■ **Task details**
Give the number of lines in the records that include the word "purple", and nothing besides.

◆ ◆ ◆ ◆ ◆

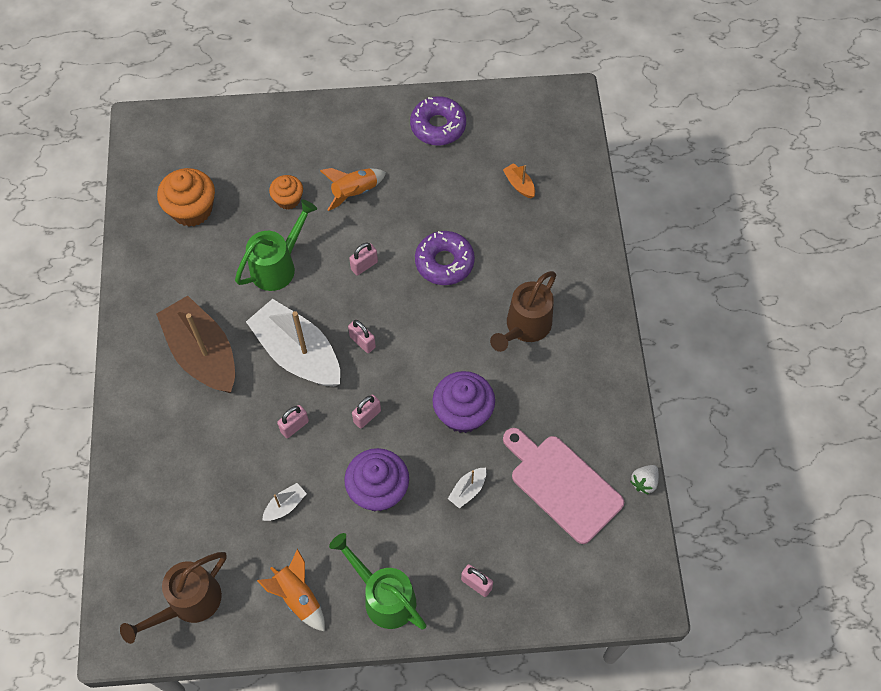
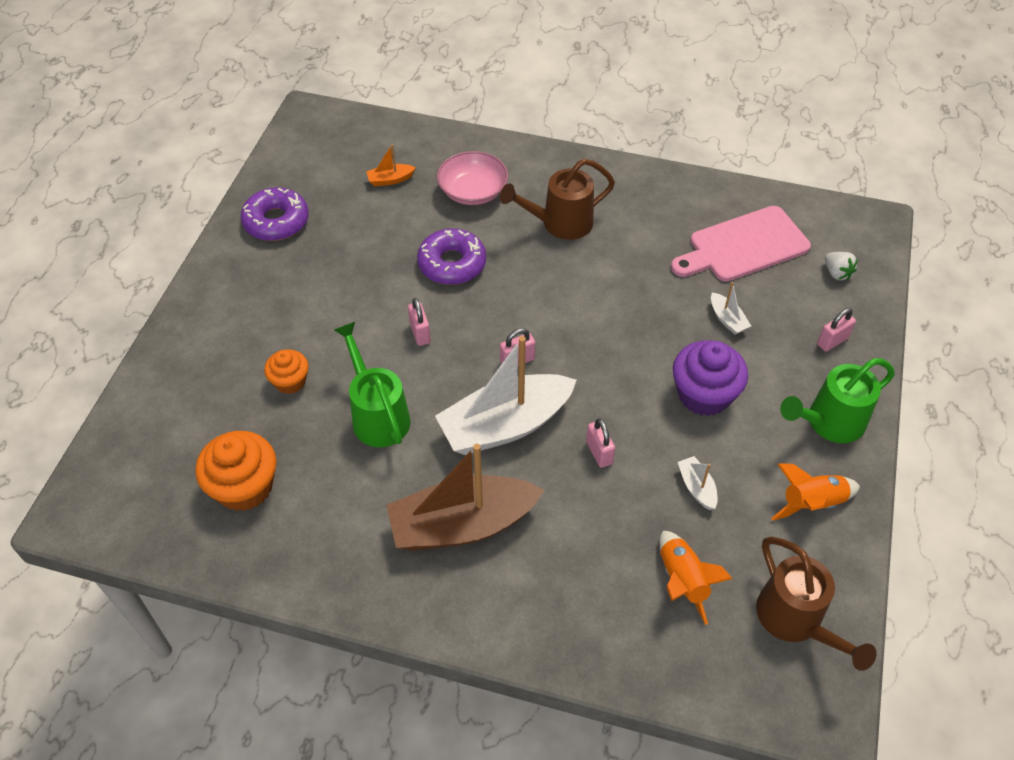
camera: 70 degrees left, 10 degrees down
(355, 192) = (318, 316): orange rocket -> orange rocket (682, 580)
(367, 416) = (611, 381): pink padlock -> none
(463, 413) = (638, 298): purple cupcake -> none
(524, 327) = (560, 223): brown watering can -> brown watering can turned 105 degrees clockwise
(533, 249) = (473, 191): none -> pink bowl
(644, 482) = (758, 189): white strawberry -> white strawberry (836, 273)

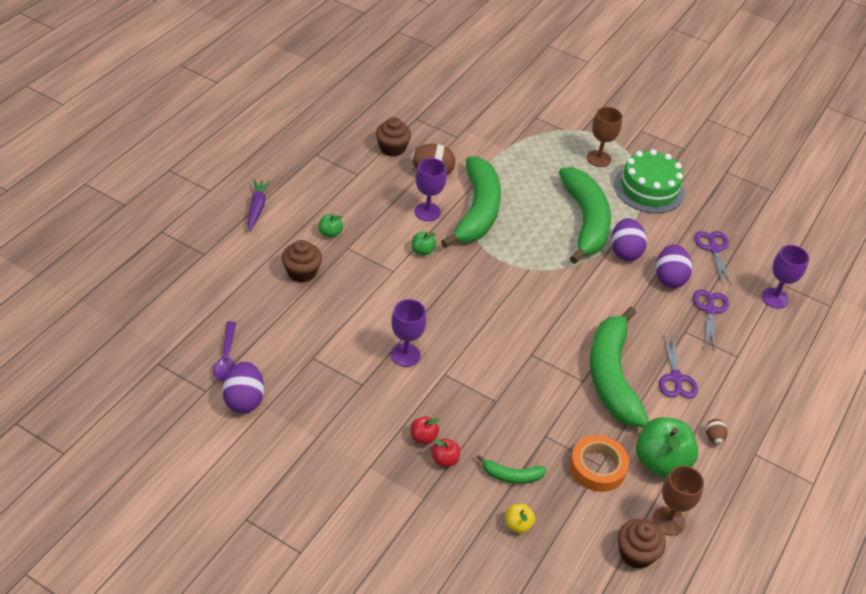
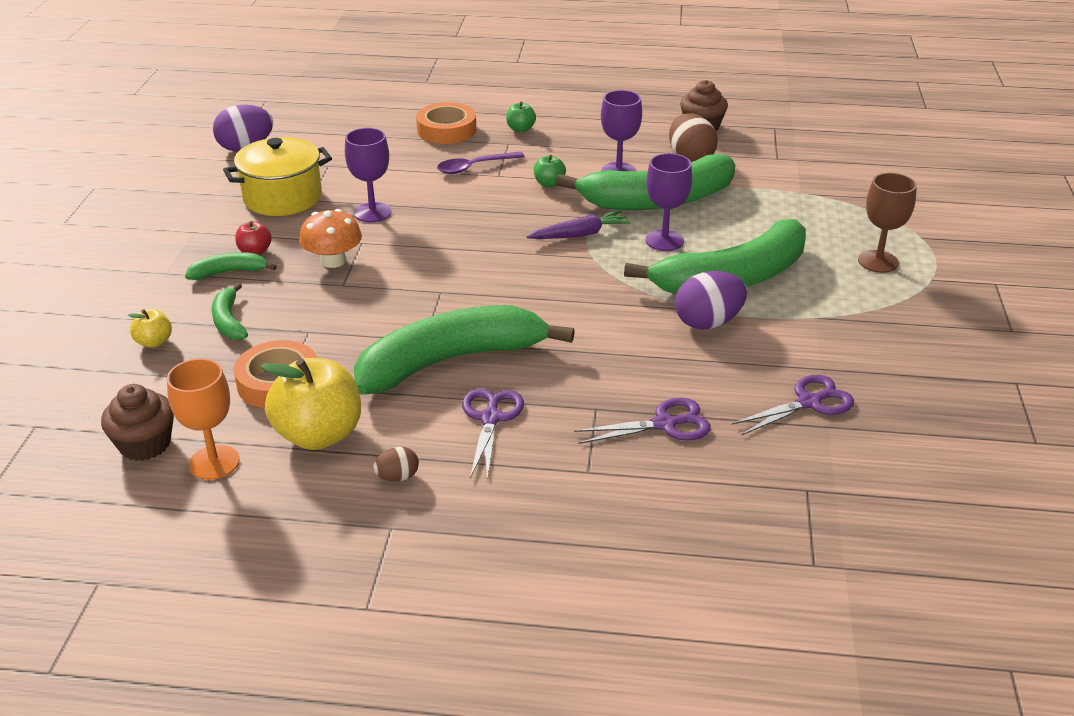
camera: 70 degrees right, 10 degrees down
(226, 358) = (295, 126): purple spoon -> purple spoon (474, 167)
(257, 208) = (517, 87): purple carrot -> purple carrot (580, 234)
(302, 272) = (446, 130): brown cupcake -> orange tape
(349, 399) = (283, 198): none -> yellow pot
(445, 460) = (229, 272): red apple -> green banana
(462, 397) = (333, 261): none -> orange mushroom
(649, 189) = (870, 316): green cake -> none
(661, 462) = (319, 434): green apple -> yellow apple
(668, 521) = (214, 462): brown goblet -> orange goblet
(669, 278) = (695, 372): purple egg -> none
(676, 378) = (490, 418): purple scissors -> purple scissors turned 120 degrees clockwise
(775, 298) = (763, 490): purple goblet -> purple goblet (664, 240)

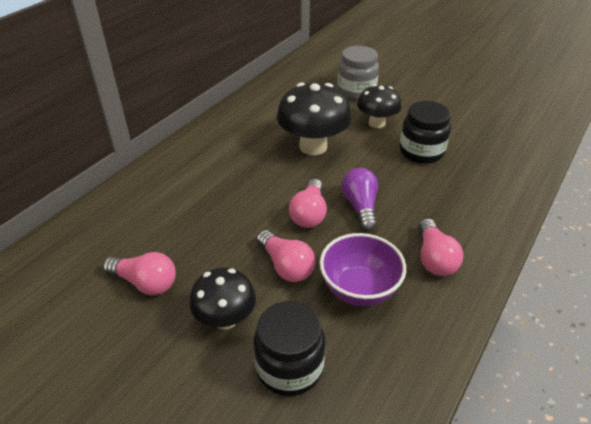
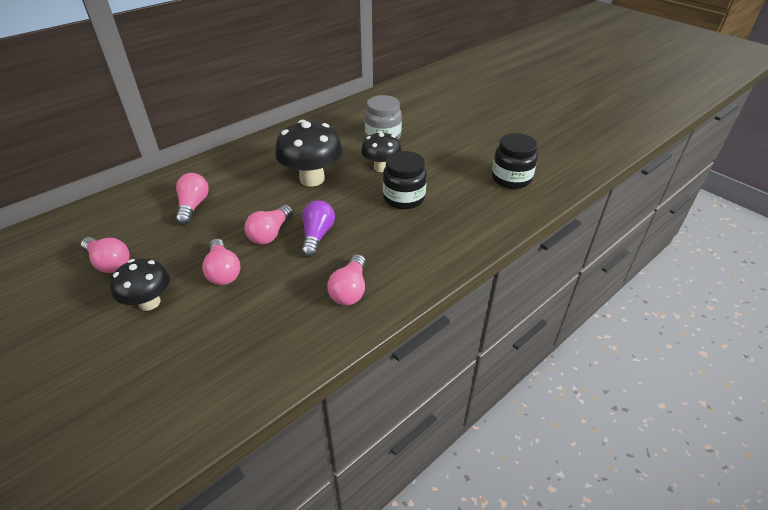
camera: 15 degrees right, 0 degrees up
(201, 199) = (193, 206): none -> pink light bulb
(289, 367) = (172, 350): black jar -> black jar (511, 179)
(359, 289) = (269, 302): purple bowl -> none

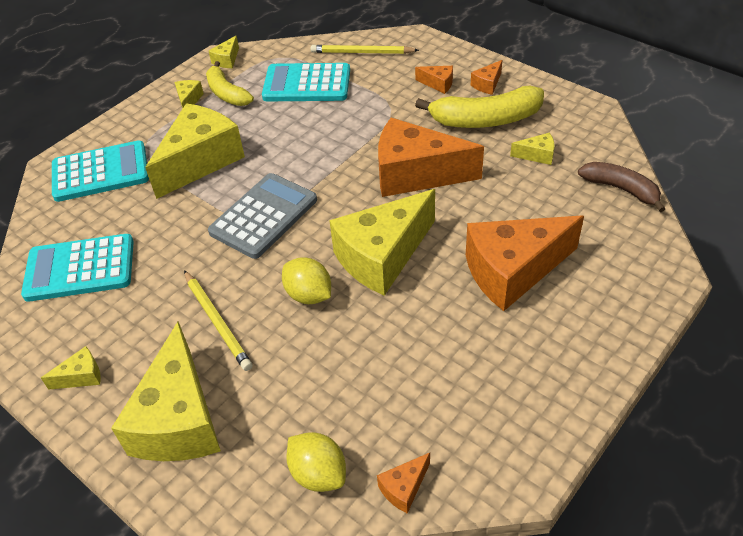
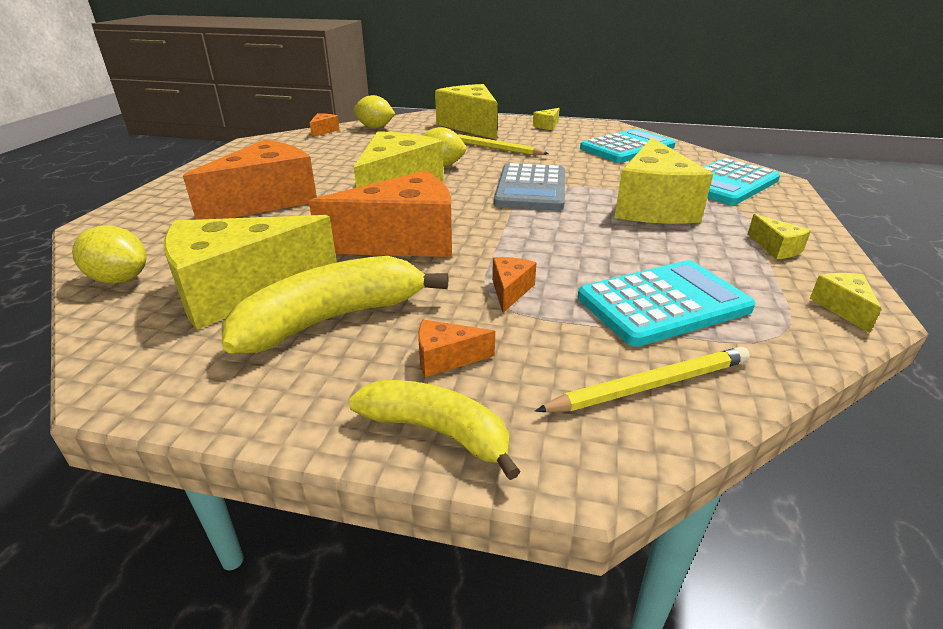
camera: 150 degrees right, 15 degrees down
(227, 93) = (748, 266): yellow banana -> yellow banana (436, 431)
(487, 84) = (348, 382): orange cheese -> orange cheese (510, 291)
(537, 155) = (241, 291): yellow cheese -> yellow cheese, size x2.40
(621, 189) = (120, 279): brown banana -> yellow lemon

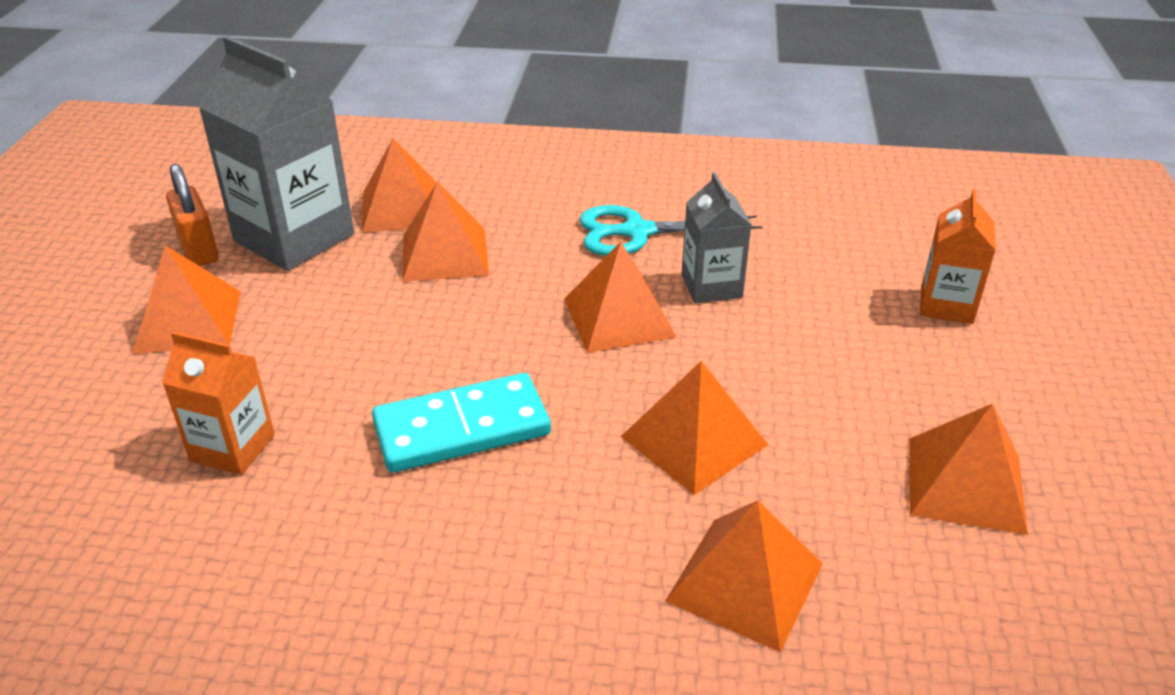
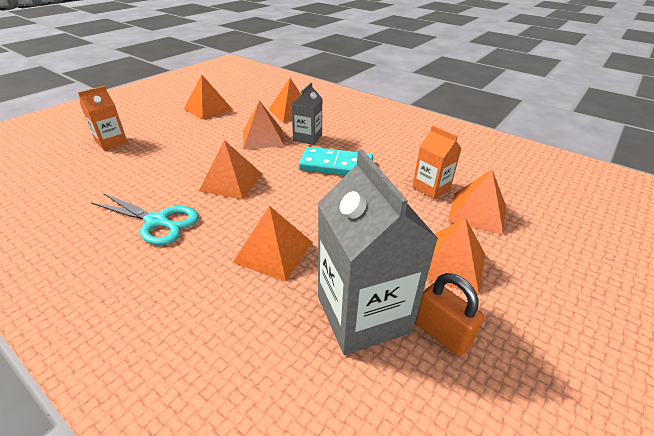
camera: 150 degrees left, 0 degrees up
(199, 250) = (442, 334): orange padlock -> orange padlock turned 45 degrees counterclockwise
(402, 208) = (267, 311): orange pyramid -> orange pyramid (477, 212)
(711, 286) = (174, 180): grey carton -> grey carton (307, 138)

◆ ◆ ◆ ◆ ◆

■ **Answer section**
7